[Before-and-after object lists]

:::::

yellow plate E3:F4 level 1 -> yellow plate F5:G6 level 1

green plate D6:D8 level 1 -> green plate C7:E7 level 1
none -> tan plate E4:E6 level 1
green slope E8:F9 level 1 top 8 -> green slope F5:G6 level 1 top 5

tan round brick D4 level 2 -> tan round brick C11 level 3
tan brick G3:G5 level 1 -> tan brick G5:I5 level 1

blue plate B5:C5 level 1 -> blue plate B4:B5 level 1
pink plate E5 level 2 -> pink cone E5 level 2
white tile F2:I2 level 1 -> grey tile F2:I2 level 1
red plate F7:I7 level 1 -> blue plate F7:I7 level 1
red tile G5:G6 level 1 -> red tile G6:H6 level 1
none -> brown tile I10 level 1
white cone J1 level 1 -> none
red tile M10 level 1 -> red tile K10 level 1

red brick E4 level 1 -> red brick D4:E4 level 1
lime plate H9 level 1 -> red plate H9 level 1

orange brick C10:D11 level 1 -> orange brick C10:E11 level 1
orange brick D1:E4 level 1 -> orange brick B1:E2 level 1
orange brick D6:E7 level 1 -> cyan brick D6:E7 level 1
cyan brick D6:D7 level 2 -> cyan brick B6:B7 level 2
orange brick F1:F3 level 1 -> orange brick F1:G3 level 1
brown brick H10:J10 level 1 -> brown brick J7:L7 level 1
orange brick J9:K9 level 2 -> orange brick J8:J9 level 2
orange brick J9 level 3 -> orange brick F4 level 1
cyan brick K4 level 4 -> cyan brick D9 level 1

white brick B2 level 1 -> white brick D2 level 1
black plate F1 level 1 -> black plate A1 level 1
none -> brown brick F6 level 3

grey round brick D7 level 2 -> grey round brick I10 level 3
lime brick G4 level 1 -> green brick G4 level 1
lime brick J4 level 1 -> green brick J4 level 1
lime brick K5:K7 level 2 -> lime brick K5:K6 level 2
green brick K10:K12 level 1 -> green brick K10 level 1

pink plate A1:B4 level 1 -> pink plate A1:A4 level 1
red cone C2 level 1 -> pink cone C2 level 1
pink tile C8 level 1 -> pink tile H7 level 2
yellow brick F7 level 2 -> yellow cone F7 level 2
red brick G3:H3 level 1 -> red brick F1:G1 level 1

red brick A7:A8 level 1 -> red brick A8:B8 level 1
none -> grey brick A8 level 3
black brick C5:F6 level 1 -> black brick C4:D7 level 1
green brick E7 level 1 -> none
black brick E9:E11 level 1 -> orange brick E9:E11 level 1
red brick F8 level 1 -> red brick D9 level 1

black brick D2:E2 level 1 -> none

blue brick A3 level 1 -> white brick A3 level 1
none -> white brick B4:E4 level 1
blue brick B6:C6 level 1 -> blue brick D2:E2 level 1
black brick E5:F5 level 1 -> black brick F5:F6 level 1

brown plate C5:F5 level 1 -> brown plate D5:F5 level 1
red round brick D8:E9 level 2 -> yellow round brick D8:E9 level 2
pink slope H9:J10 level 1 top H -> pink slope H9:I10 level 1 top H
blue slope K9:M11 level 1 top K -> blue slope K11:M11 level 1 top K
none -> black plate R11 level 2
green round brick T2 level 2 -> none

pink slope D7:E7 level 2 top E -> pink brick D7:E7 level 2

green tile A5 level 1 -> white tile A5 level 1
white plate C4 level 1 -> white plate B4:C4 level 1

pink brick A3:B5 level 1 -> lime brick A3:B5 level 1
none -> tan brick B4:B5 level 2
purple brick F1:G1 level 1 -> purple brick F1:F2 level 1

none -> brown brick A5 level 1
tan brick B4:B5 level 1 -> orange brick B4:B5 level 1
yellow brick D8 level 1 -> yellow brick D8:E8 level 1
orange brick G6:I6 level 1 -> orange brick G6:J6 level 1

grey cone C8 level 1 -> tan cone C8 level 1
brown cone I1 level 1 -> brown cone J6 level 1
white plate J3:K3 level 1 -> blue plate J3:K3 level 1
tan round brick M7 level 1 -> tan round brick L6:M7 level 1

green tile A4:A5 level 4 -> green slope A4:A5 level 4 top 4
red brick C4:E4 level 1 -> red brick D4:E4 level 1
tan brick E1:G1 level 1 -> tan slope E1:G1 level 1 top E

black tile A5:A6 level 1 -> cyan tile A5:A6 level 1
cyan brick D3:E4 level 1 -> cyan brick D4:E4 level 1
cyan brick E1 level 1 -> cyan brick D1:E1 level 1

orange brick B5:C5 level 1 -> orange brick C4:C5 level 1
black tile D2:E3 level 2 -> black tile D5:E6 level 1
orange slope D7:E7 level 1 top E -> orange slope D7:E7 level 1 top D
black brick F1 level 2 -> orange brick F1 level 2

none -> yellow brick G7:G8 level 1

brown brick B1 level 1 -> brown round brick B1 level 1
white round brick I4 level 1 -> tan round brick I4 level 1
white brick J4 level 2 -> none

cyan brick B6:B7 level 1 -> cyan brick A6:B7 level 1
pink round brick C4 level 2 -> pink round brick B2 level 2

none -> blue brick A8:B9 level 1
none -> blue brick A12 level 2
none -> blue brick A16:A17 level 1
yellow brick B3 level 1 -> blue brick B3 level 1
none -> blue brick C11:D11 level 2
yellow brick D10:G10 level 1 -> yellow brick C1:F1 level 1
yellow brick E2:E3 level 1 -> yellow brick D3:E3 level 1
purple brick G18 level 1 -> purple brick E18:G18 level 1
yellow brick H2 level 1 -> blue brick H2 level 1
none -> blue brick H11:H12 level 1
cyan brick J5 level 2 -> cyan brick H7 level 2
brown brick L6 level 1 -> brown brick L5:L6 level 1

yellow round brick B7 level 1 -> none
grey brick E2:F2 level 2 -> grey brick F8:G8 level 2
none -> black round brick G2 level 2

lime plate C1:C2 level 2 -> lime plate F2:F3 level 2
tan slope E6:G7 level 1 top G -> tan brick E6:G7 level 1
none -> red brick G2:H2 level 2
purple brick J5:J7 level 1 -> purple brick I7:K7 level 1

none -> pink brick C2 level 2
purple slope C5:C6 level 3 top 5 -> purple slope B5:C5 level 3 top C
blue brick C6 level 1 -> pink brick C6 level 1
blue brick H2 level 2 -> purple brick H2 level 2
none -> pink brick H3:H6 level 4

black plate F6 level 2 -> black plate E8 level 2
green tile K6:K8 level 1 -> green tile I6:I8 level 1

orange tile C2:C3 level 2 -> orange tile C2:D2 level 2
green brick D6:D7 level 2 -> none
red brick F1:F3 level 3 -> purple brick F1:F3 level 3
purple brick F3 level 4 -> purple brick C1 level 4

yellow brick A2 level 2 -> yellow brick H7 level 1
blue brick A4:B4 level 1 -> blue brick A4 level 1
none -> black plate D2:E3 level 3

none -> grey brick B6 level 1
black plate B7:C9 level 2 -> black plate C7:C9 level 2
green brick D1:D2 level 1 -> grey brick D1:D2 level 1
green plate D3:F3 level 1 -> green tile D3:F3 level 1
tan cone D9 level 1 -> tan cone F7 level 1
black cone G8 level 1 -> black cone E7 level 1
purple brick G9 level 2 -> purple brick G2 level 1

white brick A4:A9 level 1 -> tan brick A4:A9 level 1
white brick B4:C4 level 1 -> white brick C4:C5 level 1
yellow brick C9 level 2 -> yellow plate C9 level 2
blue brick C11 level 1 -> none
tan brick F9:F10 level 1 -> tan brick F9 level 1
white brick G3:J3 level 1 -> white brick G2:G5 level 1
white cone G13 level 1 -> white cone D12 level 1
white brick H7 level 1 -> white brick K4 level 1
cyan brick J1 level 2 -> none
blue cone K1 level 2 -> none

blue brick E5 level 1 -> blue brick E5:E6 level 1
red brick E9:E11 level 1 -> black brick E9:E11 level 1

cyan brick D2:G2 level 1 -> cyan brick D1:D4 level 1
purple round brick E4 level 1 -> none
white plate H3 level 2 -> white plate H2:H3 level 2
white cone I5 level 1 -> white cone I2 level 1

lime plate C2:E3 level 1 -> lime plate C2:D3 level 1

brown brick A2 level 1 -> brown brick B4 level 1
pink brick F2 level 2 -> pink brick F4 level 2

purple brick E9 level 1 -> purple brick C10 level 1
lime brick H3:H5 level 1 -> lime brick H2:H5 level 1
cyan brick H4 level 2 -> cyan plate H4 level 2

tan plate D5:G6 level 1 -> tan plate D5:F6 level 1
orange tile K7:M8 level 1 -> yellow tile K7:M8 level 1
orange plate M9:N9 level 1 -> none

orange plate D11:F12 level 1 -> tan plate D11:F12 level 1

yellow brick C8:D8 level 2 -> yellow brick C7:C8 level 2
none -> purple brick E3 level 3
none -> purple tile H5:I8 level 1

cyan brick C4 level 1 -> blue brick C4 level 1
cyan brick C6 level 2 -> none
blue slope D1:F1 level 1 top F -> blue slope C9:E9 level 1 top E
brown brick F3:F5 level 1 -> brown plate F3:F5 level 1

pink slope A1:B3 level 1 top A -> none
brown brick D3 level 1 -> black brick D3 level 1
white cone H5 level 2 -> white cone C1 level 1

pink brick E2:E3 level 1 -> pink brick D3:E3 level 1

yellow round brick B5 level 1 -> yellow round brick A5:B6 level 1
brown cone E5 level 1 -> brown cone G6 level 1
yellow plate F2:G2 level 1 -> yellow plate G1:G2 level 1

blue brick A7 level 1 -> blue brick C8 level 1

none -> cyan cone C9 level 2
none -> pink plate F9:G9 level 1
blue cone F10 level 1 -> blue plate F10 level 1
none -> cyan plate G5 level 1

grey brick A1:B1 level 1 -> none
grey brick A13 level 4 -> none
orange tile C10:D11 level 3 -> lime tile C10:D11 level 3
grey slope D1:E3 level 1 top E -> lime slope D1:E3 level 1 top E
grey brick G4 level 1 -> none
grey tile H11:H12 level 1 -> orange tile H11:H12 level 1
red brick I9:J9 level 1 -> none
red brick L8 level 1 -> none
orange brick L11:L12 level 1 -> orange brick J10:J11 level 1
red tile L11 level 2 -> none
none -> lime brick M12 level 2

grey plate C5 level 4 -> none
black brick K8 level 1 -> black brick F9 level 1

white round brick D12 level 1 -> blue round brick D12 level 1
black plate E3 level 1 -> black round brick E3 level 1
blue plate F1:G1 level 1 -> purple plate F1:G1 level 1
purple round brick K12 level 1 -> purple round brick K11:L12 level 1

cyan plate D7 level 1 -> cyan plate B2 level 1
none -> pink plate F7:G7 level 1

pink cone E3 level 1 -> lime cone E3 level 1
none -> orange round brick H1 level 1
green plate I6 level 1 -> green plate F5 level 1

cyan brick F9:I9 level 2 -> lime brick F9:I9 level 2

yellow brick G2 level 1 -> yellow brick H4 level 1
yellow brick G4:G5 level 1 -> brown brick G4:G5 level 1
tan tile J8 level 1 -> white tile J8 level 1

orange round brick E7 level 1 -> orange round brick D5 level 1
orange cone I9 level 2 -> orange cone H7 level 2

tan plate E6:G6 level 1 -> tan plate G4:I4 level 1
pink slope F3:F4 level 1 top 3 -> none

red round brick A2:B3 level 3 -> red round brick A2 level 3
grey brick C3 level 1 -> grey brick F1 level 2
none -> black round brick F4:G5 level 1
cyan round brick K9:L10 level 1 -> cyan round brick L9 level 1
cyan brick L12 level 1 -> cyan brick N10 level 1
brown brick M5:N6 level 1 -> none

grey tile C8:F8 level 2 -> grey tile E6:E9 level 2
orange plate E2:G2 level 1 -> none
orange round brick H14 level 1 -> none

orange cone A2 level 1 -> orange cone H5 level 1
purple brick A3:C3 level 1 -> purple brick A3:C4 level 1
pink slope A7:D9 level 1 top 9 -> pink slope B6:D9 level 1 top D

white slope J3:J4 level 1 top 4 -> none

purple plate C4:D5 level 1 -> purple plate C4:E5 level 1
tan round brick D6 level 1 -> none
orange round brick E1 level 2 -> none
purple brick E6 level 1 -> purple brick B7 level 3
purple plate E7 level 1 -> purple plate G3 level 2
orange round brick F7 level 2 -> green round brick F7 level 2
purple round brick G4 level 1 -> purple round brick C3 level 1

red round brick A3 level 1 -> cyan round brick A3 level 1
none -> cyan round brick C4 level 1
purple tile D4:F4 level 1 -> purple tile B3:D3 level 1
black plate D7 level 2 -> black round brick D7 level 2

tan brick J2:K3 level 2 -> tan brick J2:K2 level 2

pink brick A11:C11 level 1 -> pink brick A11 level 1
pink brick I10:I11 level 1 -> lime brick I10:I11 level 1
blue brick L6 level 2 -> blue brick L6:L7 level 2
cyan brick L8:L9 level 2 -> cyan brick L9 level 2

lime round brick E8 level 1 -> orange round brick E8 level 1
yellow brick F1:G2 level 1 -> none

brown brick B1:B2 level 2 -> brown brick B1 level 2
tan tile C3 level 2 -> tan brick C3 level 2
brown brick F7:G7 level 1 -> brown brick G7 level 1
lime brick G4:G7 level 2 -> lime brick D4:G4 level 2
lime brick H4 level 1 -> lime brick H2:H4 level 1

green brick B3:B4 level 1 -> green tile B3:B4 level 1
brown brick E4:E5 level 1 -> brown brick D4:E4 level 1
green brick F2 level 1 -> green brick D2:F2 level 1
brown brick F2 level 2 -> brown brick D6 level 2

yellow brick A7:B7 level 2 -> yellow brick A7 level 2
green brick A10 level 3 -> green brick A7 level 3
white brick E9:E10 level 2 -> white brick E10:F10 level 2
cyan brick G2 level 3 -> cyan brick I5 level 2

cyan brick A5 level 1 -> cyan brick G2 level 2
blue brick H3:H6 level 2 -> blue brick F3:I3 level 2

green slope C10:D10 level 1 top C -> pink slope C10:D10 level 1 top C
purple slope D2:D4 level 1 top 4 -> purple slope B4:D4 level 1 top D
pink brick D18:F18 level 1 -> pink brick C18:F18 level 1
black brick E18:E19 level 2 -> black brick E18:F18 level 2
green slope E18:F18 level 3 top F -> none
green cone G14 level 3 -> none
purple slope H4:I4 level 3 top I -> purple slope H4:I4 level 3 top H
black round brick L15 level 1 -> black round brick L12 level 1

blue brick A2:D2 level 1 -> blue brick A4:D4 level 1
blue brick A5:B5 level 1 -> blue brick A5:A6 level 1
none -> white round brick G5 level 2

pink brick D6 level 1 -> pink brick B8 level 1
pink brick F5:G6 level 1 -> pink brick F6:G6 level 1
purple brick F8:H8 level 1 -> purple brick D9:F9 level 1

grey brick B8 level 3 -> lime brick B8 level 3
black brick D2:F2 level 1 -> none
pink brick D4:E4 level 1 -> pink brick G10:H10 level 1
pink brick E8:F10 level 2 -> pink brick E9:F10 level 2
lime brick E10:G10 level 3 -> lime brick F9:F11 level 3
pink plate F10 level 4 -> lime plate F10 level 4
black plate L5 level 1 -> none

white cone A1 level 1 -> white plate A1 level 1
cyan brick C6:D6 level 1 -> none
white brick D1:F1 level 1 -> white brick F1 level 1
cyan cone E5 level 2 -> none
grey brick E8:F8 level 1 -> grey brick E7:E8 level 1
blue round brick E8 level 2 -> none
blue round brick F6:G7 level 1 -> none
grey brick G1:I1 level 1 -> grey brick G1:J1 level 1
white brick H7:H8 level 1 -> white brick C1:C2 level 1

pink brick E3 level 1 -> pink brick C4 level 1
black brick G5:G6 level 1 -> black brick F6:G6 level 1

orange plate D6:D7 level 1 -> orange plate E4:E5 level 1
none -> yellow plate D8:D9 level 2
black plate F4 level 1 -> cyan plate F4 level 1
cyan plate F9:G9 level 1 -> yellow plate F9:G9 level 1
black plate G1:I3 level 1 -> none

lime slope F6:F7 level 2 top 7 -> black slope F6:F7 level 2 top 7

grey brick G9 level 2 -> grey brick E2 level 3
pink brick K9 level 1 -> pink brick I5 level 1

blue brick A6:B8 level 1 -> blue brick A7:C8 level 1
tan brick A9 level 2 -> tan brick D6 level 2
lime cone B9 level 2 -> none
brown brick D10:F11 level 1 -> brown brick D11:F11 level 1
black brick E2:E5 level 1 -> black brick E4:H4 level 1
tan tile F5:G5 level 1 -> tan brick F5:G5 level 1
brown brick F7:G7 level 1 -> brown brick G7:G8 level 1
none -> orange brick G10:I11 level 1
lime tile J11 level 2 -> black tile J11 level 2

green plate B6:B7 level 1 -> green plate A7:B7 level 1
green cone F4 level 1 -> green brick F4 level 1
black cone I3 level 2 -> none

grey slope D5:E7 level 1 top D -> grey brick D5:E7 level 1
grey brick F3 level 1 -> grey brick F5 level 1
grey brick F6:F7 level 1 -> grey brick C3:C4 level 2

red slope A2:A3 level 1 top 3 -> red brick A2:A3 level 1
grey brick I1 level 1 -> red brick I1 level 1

:::::

» **What needs to be done**
Transcribe the records above from the line holding "yellow brick F1:G2 level 1 -> none" down to the line holding "lime brick H4", inclusive, without adding anything.

» **Exercise response**
yellow brick F1:G2 level 1 -> none

brown brick B1:B2 level 2 -> brown brick B1 level 2
tan tile C3 level 2 -> tan brick C3 level 2
brown brick F7:G7 level 1 -> brown brick G7 level 1
lime brick G4:G7 level 2 -> lime brick D4:G4 level 2
lime brick H4 level 1 -> lime brick H2:H4 level 1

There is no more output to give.